ABOUT THIS TASK: The listing below holds a line with "white semicircle: (227, 424)" and a later line with "orange triangle: (214, 1020)". Write out those two lines and every line between them, exactly, and nothing else.

ENTRIES PROVIDED:
*** Begin section ***

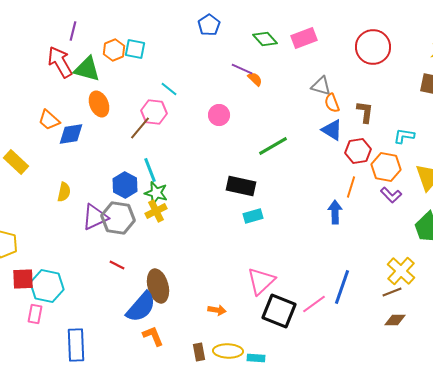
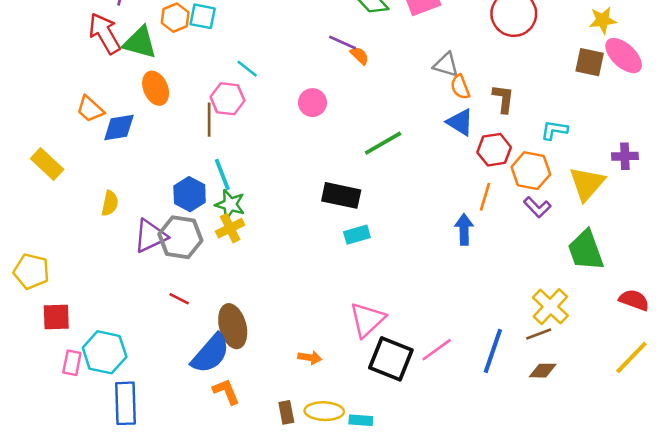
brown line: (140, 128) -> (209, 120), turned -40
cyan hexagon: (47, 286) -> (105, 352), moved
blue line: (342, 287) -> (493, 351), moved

*** End section ***
*** Begin section ***

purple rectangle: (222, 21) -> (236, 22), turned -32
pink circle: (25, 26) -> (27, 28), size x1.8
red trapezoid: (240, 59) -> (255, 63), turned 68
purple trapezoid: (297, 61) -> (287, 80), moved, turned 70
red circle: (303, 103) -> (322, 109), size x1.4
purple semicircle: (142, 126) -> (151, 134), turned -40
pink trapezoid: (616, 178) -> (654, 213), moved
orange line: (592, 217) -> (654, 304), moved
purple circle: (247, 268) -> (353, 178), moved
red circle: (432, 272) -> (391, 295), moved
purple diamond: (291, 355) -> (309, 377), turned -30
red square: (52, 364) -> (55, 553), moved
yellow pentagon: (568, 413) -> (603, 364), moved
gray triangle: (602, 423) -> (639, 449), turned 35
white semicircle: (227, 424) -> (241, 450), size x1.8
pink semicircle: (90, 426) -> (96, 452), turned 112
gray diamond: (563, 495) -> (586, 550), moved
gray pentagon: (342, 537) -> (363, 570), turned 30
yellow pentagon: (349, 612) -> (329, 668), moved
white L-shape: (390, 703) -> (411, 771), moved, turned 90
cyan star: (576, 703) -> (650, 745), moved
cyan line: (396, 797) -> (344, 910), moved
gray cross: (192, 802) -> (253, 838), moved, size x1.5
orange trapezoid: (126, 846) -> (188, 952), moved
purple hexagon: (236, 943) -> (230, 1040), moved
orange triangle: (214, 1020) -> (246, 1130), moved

*** End section ***

SOLUTION FOR THIS EXERCISE:
white semicircle: (227, 424) -> (241, 450), size x1.8
pink semicircle: (90, 426) -> (96, 452), turned 112
gray diamond: (563, 495) -> (586, 550), moved
gray pentagon: (342, 537) -> (363, 570), turned 30
yellow pentagon: (349, 612) -> (329, 668), moved
white L-shape: (390, 703) -> (411, 771), moved, turned 90
cyan star: (576, 703) -> (650, 745), moved
cyan line: (396, 797) -> (344, 910), moved
gray cross: (192, 802) -> (253, 838), moved, size x1.5
orange trapezoid: (126, 846) -> (188, 952), moved
purple hexagon: (236, 943) -> (230, 1040), moved
orange triangle: (214, 1020) -> (246, 1130), moved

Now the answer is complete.